(Recorded data)
....

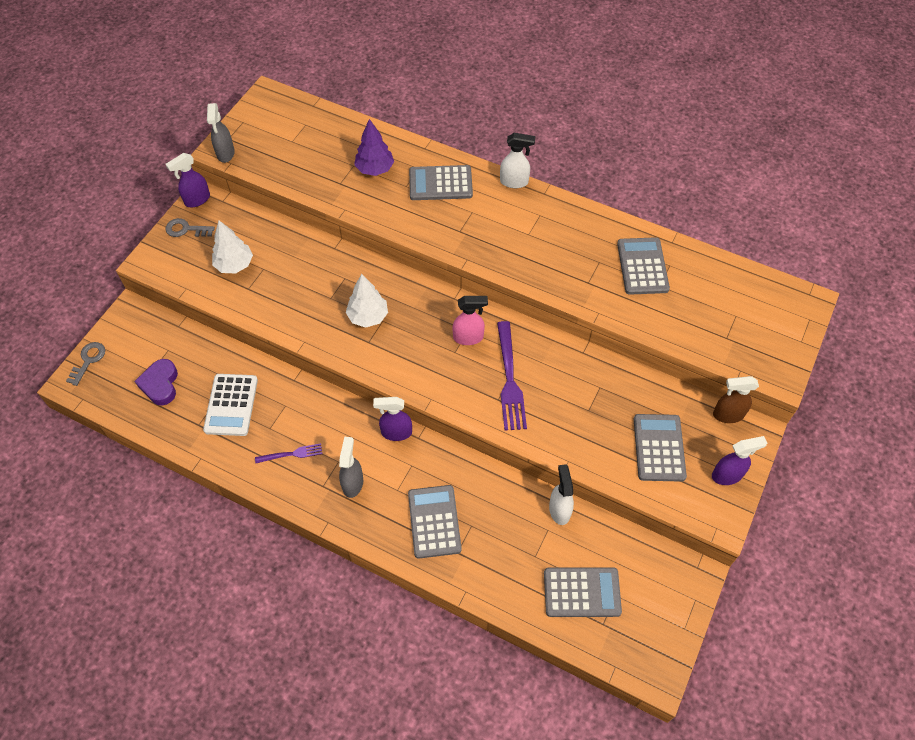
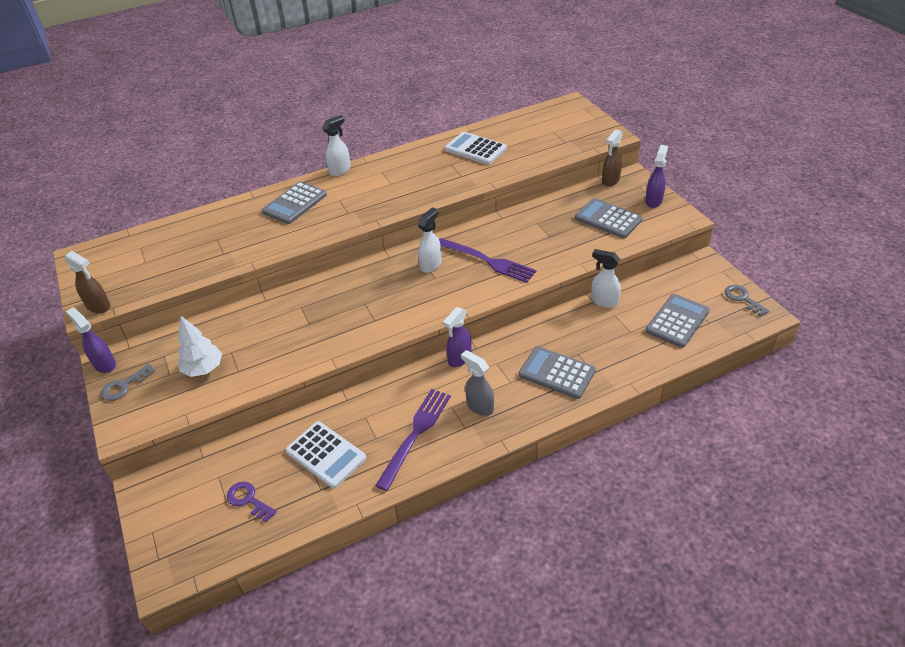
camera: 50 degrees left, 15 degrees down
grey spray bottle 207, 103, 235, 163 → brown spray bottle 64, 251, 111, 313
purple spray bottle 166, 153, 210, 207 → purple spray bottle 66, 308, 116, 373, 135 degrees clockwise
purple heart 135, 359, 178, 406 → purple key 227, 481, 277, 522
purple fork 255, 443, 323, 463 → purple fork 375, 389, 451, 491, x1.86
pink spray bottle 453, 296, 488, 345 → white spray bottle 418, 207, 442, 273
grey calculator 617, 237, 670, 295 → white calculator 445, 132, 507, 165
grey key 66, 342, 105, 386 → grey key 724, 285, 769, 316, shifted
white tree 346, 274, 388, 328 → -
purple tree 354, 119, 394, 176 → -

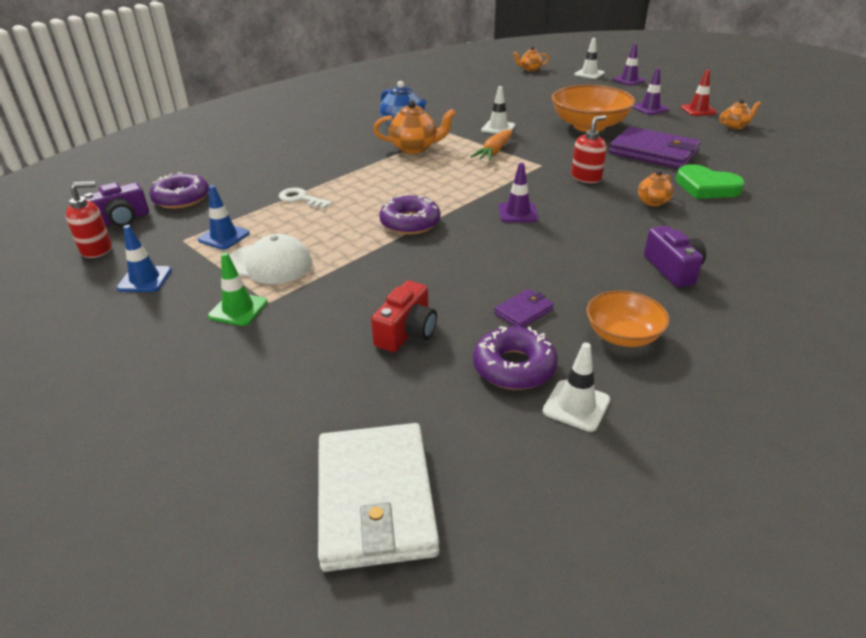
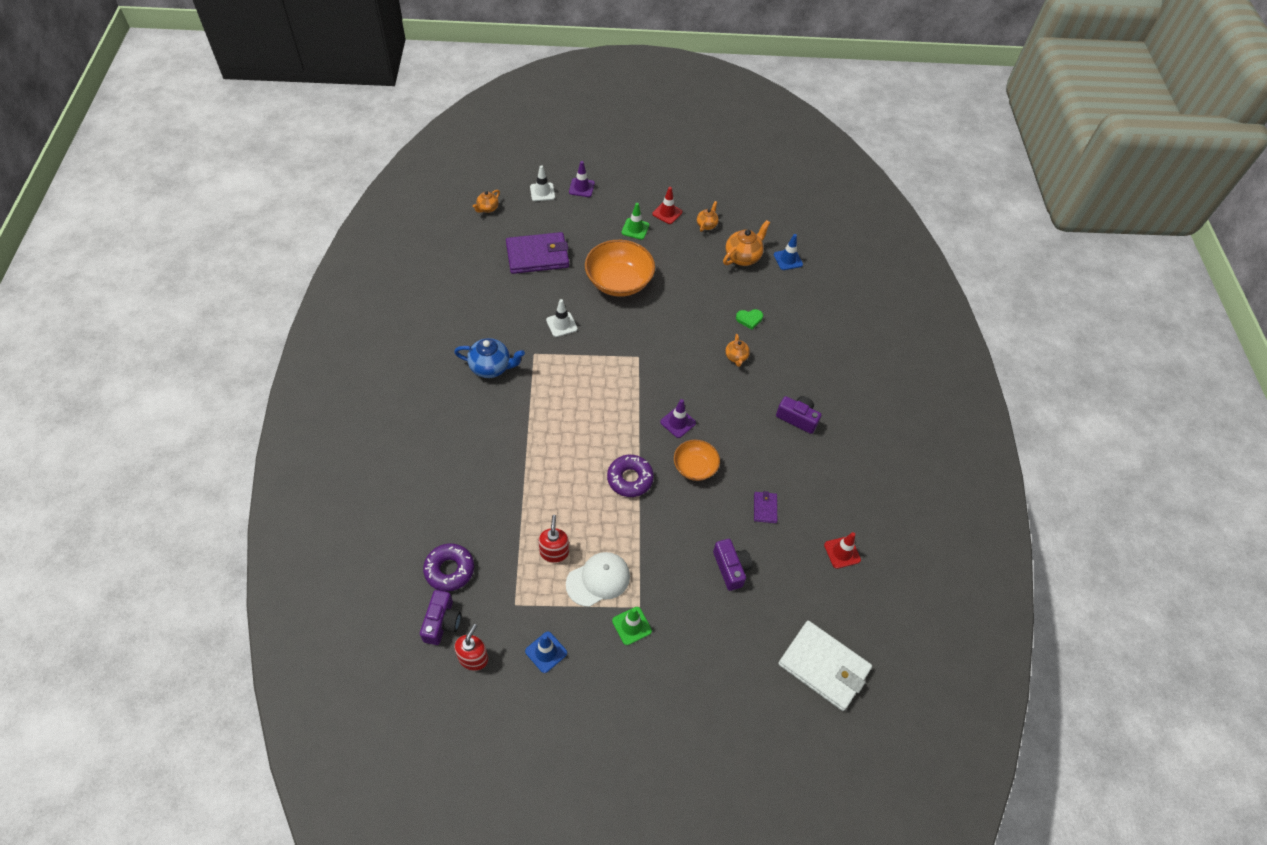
camera: 50 degrees left, 20 degrees up
purple wallet 609, 126, 701, 169 → purple wallet 506, 232, 569, 274, shifted
red soap dispenser 571, 115, 607, 183 → red soap dispenser 539, 515, 569, 563, shifted
purple traffic cone 632, 68, 669, 115 → green traffic cone 621, 203, 649, 240
orange bowl 586, 291, 670, 347 → orange bowl 674, 440, 720, 481, shifted
red camera 371, 281, 437, 352 → purple camera 713, 539, 752, 591
orange teapot 373, 100, 456, 154 → orange teapot 723, 220, 770, 266, shifted
green heart 676, 164, 745, 199 → green heart 736, 309, 763, 329, x0.58
blue traffic cone 198, 185, 250, 250 → blue traffic cone 774, 234, 803, 270, shifted
white traffic cone 543, 343, 610, 432 → red traffic cone 824, 532, 861, 569
white key 279, 188, 332, 209 → -
orange carrot 470, 130, 512, 161 → -
purple donut 473, 326, 558, 390 → -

....

Problem details ▸ Please output each line above exactly and omit all images.

Response area ▸
camera: 50 degrees left, 15 degrees down
grey spray bottle 207, 103, 235, 163 → brown spray bottle 64, 251, 111, 313
purple spray bottle 166, 153, 210, 207 → purple spray bottle 66, 308, 116, 373, 135 degrees clockwise
purple heart 135, 359, 178, 406 → purple key 227, 481, 277, 522
purple fork 255, 443, 323, 463 → purple fork 375, 389, 451, 491, x1.86
pink spray bottle 453, 296, 488, 345 → white spray bottle 418, 207, 442, 273
grey calculator 617, 237, 670, 295 → white calculator 445, 132, 507, 165
grey key 66, 342, 105, 386 → grey key 724, 285, 769, 316, shifted
white tree 346, 274, 388, 328 → -
purple tree 354, 119, 394, 176 → -

camera: 50 degrees left, 20 degrees up
purple wallet 609, 126, 701, 169 → purple wallet 506, 232, 569, 274, shifted
red soap dispenser 571, 115, 607, 183 → red soap dispenser 539, 515, 569, 563, shifted
purple traffic cone 632, 68, 669, 115 → green traffic cone 621, 203, 649, 240
orange bowl 586, 291, 670, 347 → orange bowl 674, 440, 720, 481, shifted
red camera 371, 281, 437, 352 → purple camera 713, 539, 752, 591
orange teapot 373, 100, 456, 154 → orange teapot 723, 220, 770, 266, shifted
green heart 676, 164, 745, 199 → green heart 736, 309, 763, 329, x0.58
blue traffic cone 198, 185, 250, 250 → blue traffic cone 774, 234, 803, 270, shifted
white traffic cone 543, 343, 610, 432 → red traffic cone 824, 532, 861, 569
white key 279, 188, 332, 209 → -
orange carrot 470, 130, 512, 161 → -
purple donut 473, 326, 558, 390 → -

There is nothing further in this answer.